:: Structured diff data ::
───

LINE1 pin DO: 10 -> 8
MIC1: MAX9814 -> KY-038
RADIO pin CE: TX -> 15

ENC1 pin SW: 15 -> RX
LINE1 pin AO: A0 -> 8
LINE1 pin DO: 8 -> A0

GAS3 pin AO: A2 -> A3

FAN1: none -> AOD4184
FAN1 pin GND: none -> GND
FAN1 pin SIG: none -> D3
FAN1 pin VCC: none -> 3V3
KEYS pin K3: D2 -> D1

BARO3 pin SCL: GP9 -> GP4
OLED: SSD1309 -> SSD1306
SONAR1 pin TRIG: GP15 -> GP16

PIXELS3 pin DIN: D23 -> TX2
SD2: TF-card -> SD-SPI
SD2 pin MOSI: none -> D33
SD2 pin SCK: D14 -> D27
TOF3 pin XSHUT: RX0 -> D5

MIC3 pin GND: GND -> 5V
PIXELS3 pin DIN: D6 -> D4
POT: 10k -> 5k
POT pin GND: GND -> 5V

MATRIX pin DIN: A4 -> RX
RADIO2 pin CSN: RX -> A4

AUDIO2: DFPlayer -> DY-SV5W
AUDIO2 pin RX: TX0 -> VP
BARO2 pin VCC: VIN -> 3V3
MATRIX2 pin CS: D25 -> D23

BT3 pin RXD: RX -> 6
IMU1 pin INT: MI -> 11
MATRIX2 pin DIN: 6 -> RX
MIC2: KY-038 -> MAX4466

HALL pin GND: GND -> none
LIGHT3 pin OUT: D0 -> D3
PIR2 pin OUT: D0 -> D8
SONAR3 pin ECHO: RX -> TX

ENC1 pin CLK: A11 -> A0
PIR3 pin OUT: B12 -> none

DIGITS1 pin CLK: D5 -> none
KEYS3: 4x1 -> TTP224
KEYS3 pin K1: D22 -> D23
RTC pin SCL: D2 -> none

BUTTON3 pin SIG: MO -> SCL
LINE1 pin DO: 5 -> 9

───

:: EXERCISE ::
Restate word for word the lines of the data above, starting at the line containing "KEYS pin K3: D2 -> D1" and ending at the line containing "POT pin GND: GND -> 5V", both included, and nothing more.

:: TASK SOLUTION ::
KEYS pin K3: D2 -> D1

BARO3 pin SCL: GP9 -> GP4
OLED: SSD1309 -> SSD1306
SONAR1 pin TRIG: GP15 -> GP16

PIXELS3 pin DIN: D23 -> TX2
SD2: TF-card -> SD-SPI
SD2 pin MOSI: none -> D33
SD2 pin SCK: D14 -> D27
TOF3 pin XSHUT: RX0 -> D5

MIC3 pin GND: GND -> 5V
PIXELS3 pin DIN: D6 -> D4
POT: 10k -> 5k
POT pin GND: GND -> 5V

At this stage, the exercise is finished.